- [WHAT TO PRODUCE] Every line of the records below from the line with "green 1x1 plate [347,109,378,139]" up to and including the line with "pink 1x1 cone [280,479,321,546] -> none" must be reproduced exactly, and no line outside that range.

- [DATA RECORDS]
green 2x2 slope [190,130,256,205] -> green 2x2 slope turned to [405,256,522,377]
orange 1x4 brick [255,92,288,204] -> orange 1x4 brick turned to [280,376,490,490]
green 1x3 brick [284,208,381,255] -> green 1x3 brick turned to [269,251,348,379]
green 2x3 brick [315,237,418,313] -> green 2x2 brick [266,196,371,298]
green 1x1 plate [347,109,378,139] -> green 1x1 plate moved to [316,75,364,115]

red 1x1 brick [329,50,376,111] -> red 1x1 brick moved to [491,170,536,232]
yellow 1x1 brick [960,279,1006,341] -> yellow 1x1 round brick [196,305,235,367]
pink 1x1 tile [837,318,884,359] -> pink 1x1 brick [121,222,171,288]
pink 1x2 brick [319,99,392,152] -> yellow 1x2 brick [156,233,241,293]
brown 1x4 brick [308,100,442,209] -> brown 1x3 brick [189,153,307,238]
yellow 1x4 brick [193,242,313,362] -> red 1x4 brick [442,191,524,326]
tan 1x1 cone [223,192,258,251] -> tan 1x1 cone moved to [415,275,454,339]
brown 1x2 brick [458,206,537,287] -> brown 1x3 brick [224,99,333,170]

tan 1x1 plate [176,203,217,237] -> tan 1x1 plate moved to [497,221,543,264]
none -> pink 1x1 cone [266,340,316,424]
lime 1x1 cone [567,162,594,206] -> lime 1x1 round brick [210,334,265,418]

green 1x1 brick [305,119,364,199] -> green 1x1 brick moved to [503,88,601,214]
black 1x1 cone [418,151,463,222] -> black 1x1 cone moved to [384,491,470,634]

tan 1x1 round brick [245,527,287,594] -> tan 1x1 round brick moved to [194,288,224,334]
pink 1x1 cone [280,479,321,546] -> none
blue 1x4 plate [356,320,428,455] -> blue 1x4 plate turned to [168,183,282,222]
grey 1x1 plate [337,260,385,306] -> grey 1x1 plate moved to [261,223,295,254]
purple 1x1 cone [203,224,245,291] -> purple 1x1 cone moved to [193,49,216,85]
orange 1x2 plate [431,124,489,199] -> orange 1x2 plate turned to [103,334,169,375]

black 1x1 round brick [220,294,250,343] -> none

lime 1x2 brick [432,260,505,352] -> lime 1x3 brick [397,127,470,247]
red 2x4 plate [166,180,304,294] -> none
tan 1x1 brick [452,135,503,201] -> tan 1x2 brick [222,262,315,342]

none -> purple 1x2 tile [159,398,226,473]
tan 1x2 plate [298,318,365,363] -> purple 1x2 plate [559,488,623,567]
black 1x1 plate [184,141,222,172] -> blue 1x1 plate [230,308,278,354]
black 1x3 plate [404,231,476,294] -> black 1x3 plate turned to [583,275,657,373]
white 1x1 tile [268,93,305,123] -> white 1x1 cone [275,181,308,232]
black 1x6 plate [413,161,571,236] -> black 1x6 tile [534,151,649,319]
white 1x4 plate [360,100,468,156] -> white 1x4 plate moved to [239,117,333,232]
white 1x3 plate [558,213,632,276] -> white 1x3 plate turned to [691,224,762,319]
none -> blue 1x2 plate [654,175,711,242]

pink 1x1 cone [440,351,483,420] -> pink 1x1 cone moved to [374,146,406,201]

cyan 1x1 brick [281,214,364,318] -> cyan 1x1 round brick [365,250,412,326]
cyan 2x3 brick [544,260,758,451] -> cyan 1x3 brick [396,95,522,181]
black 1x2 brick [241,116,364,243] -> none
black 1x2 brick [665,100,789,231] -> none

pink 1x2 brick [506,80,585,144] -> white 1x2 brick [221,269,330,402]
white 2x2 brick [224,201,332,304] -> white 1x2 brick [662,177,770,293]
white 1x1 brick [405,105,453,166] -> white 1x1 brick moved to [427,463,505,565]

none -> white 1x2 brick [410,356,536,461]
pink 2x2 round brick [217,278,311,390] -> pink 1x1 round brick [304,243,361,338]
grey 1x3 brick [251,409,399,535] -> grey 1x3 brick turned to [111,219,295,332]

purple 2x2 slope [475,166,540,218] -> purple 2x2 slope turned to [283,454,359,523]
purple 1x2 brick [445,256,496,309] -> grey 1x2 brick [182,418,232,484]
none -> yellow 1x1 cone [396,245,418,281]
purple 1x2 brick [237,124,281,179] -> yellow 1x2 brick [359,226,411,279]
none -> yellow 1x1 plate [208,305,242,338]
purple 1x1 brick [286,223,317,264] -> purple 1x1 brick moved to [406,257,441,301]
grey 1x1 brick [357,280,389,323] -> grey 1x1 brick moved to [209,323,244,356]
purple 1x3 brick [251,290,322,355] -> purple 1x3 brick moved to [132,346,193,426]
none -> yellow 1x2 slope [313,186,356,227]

- [SOLUTION FOR THIS TASK]
green 1x1 plate [347,109,378,139] -> green 1x1 plate moved to [316,75,364,115]

red 1x1 brick [329,50,376,111] -> red 1x1 brick moved to [491,170,536,232]
yellow 1x1 brick [960,279,1006,341] -> yellow 1x1 round brick [196,305,235,367]
pink 1x1 tile [837,318,884,359] -> pink 1x1 brick [121,222,171,288]
pink 1x2 brick [319,99,392,152] -> yellow 1x2 brick [156,233,241,293]
brown 1x4 brick [308,100,442,209] -> brown 1x3 brick [189,153,307,238]
yellow 1x4 brick [193,242,313,362] -> red 1x4 brick [442,191,524,326]
tan 1x1 cone [223,192,258,251] -> tan 1x1 cone moved to [415,275,454,339]
brown 1x2 brick [458,206,537,287] -> brown 1x3 brick [224,99,333,170]

tan 1x1 plate [176,203,217,237] -> tan 1x1 plate moved to [497,221,543,264]
none -> pink 1x1 cone [266,340,316,424]
lime 1x1 cone [567,162,594,206] -> lime 1x1 round brick [210,334,265,418]

green 1x1 brick [305,119,364,199] -> green 1x1 brick moved to [503,88,601,214]
black 1x1 cone [418,151,463,222] -> black 1x1 cone moved to [384,491,470,634]

tan 1x1 round brick [245,527,287,594] -> tan 1x1 round brick moved to [194,288,224,334]
pink 1x1 cone [280,479,321,546] -> none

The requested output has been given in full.